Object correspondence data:
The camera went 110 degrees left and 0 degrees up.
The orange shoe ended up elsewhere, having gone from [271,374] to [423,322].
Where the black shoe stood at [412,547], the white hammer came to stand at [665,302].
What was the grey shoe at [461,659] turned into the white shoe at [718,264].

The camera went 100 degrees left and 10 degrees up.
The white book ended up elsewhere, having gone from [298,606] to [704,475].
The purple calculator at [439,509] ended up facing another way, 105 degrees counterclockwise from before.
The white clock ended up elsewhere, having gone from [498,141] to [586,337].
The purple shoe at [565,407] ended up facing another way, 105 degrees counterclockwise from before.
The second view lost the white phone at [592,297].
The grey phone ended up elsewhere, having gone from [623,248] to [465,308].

* * *

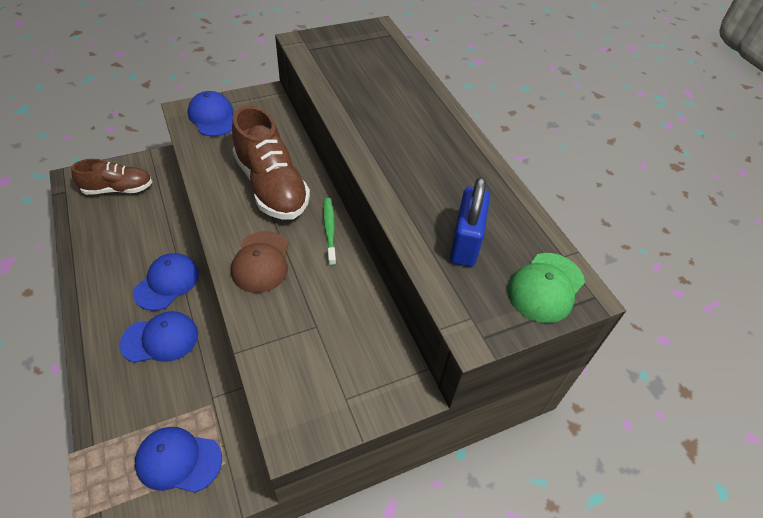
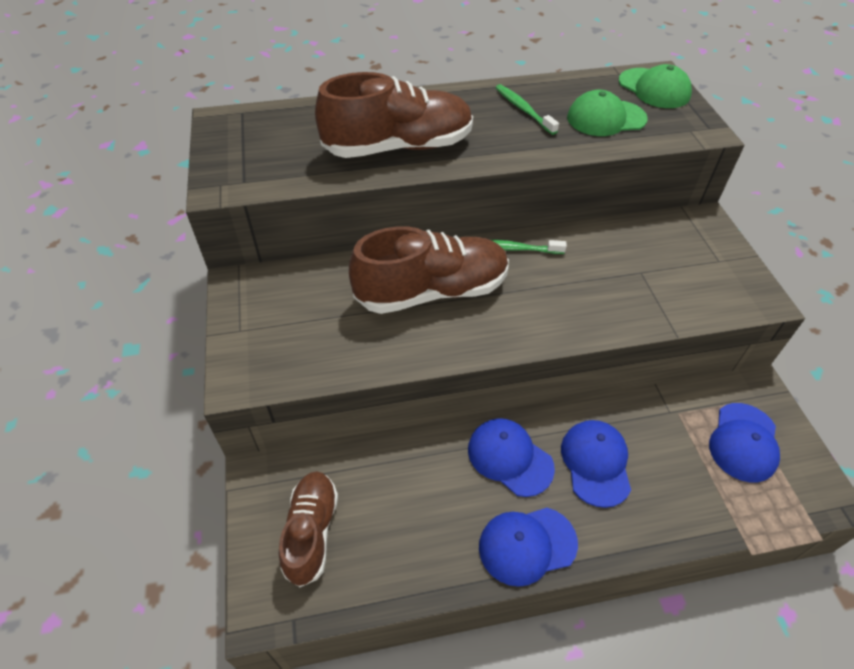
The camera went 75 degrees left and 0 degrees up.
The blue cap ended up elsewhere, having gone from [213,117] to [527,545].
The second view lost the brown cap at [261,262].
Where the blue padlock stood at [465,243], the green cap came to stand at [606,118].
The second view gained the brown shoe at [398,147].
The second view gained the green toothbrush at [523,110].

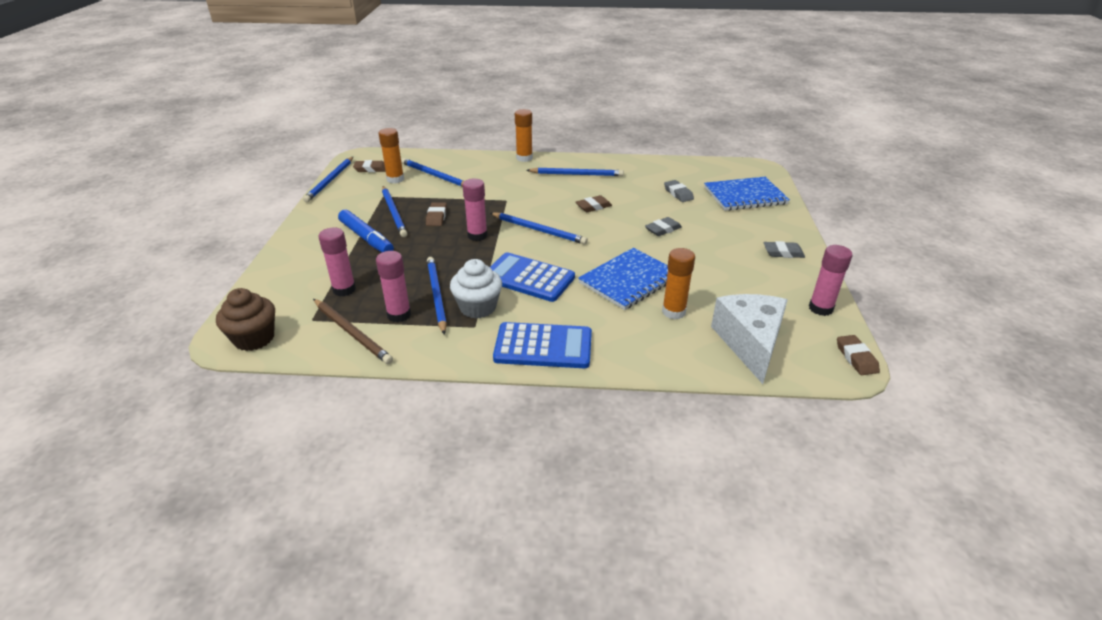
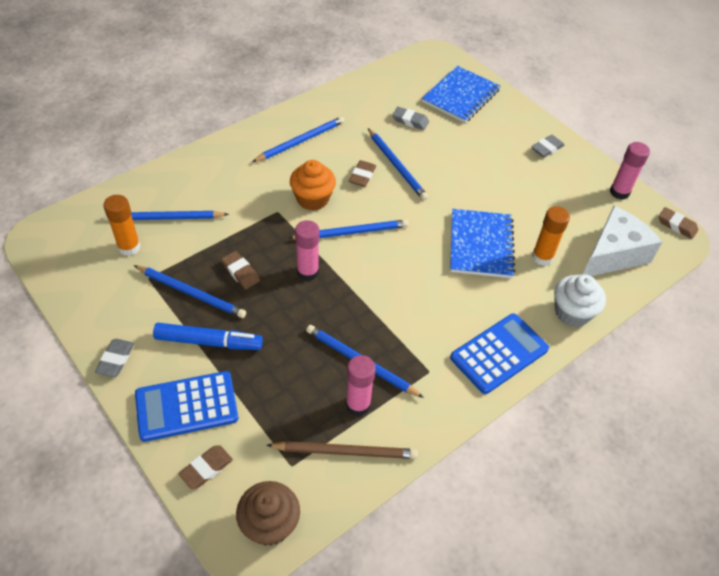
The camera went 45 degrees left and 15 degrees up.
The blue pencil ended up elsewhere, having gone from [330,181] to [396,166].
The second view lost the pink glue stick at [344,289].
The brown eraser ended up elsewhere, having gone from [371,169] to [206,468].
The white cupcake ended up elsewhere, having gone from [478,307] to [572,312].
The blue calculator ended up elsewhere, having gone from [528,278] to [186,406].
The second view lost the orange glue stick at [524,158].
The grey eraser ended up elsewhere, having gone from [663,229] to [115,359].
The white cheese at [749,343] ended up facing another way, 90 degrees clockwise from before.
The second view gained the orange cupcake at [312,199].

**ACTION ITEM:** Given the records above, restate word for word only the lines starting at the one with "The camera went 110" and ending at the one with "Where the black".

**EXERCISE RESULT:**
The camera went 110 degrees left and 0 degrees up.
The orange shoe ended up elsewhere, having gone from [271,374] to [423,322].
Where the black shoe stood at [412,547], the white hammer came to stand at [665,302].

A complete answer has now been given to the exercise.